What to do: So that nothing is lost, transcribe each line of the records exactly.

Data supplied:
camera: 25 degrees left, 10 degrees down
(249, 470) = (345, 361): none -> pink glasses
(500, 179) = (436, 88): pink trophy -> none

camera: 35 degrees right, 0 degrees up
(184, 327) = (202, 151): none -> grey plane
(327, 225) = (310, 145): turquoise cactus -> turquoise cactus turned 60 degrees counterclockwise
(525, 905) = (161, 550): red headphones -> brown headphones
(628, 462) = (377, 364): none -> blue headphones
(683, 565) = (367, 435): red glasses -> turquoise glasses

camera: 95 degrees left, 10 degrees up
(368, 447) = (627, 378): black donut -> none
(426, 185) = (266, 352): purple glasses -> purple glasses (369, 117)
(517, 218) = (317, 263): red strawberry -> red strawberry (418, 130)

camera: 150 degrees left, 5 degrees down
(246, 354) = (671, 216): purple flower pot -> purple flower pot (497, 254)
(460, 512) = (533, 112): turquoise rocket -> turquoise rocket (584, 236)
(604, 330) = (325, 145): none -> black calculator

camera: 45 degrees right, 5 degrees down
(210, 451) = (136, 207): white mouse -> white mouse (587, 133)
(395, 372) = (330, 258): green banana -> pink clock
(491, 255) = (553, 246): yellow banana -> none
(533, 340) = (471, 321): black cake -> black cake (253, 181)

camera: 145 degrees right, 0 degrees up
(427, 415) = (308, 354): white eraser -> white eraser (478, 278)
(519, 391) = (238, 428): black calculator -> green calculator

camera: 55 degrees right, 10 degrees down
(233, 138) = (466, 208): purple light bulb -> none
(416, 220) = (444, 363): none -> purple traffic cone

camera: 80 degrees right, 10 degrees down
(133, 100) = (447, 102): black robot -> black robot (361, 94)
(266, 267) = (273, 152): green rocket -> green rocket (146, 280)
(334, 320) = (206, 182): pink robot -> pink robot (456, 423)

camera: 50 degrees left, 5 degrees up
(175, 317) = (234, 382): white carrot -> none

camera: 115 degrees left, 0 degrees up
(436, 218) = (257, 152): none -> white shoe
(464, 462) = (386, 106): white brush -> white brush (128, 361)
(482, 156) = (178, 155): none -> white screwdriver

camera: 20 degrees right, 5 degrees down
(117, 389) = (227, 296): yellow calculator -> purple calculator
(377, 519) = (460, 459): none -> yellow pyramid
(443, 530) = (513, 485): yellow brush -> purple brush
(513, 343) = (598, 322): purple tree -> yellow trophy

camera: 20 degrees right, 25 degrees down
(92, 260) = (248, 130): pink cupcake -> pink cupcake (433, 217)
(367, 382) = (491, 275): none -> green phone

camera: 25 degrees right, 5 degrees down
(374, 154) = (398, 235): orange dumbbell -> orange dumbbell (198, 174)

Output of the exercise:
camera: 25 degrees left, 10 degrees down
(249, 470) = (345, 361): none -> pink glasses
(500, 179) = (436, 88): pink trophy -> none

camera: 35 degrees right, 0 degrees up
(184, 327) = (202, 151): none -> grey plane
(327, 225) = (310, 145): turquoise cactus -> turquoise cactus turned 60 degrees counterclockwise
(525, 905) = (161, 550): red headphones -> brown headphones
(628, 462) = (377, 364): none -> blue headphones
(683, 565) = (367, 435): red glasses -> turquoise glasses

camera: 95 degrees left, 10 degrees up
(368, 447) = (627, 378): black donut -> none
(426, 185) = (266, 352): purple glasses -> purple glasses (369, 117)
(517, 218) = (317, 263): red strawberry -> red strawberry (418, 130)

camera: 150 degrees left, 5 degrees down
(246, 354) = (671, 216): purple flower pot -> purple flower pot (497, 254)
(460, 512) = (533, 112): turquoise rocket -> turquoise rocket (584, 236)
(604, 330) = (325, 145): none -> black calculator

camera: 45 degrees right, 5 degrees down
(210, 451) = (136, 207): white mouse -> white mouse (587, 133)
(395, 372) = (330, 258): green banana -> pink clock
(491, 255) = (553, 246): yellow banana -> none
(533, 340) = (471, 321): black cake -> black cake (253, 181)

camera: 145 degrees right, 0 degrees up
(427, 415) = (308, 354): white eraser -> white eraser (478, 278)
(519, 391) = (238, 428): black calculator -> green calculator

camera: 55 degrees right, 10 degrees down
(233, 138) = (466, 208): purple light bulb -> none
(416, 220) = (444, 363): none -> purple traffic cone

camera: 80 degrees right, 10 degrees down
(133, 100) = (447, 102): black robot -> black robot (361, 94)
(266, 267) = (273, 152): green rocket -> green rocket (146, 280)
(334, 320) = (206, 182): pink robot -> pink robot (456, 423)

camera: 50 degrees left, 5 degrees up
(175, 317) = (234, 382): white carrot -> none

camera: 115 degrees left, 0 degrees up
(436, 218) = (257, 152): none -> white shoe
(464, 462) = (386, 106): white brush -> white brush (128, 361)
(482, 156) = (178, 155): none -> white screwdriver

camera: 20 degrees right, 5 degrees down
(117, 389) = (227, 296): yellow calculator -> purple calculator
(377, 519) = (460, 459): none -> yellow pyramid
(443, 530) = (513, 485): yellow brush -> purple brush
(513, 343) = (598, 322): purple tree -> yellow trophy

camera: 20 degrees right, 25 degrees down
(92, 260) = (248, 130): pink cupcake -> pink cupcake (433, 217)
(367, 382) = (491, 275): none -> green phone

camera: 25 degrees right, 5 degrees down
(374, 154) = (398, 235): orange dumbbell -> orange dumbbell (198, 174)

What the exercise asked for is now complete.